Segment Open

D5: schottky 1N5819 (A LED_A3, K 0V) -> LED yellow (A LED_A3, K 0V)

Segment Closed
Segment Open

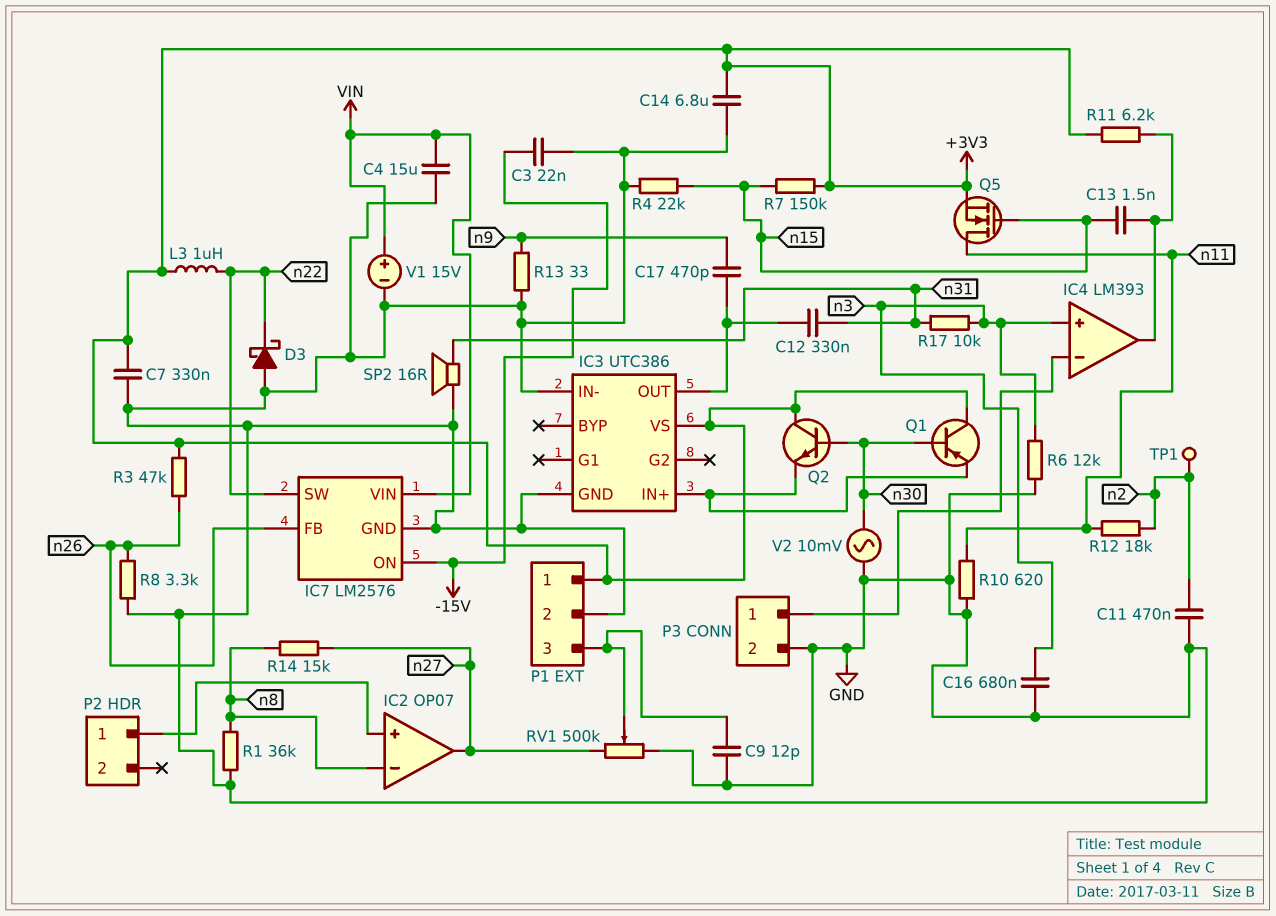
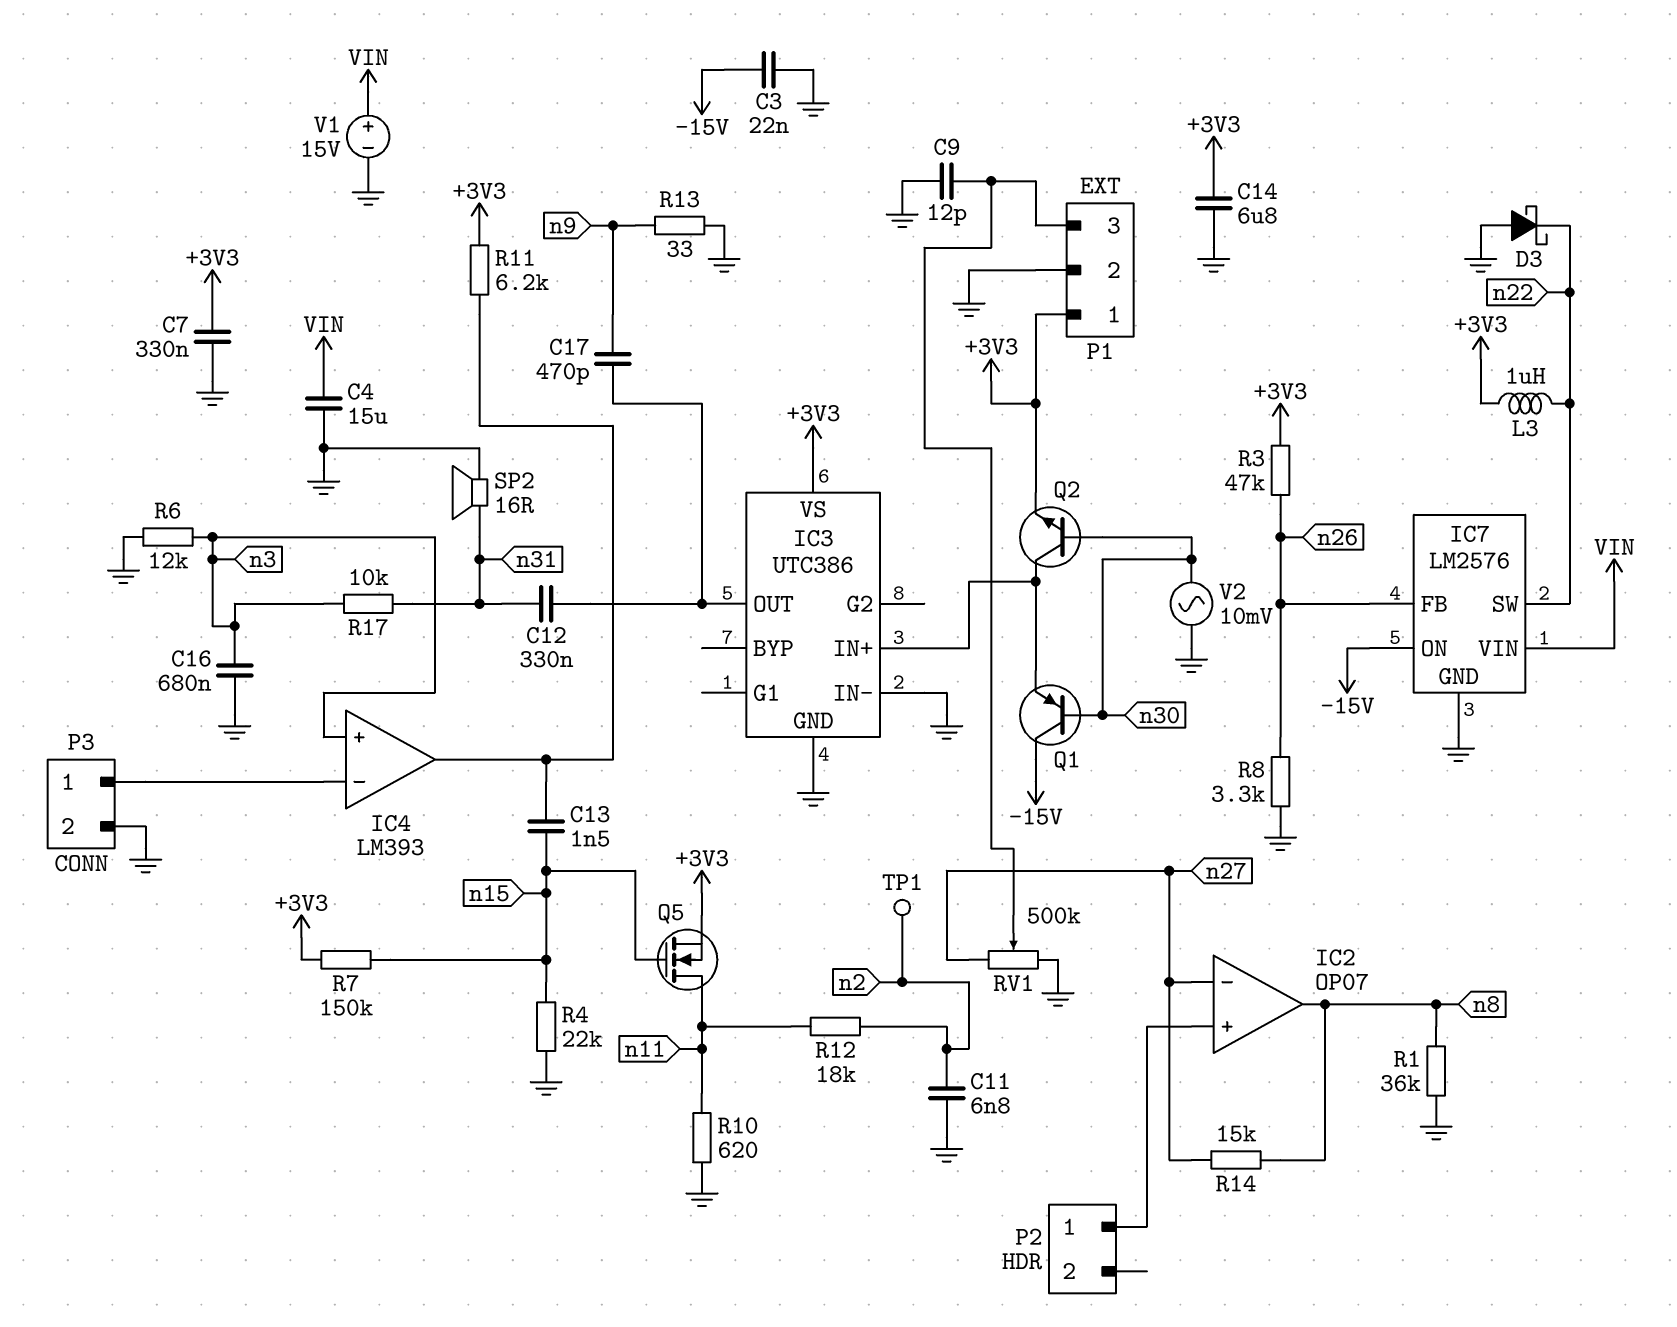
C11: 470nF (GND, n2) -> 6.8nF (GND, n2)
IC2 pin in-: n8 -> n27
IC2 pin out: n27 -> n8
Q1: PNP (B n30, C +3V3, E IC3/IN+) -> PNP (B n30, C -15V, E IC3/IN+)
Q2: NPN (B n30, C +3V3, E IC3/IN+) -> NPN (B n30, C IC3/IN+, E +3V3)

Segment Closed

Exercise instructions> Taking the lines above, repeat exactly those from the line that contains "IC2 pin out: n27 -> n8" through the line that contains "Q2: NPN (B n30, C", and both of those lines as well. Include nothing else.

Task response>
IC2 pin out: n27 -> n8
Q1: PNP (B n30, C +3V3, E IC3/IN+) -> PNP (B n30, C -15V, E IC3/IN+)
Q2: NPN (B n30, C +3V3, E IC3/IN+) -> NPN (B n30, C IC3/IN+, E +3V3)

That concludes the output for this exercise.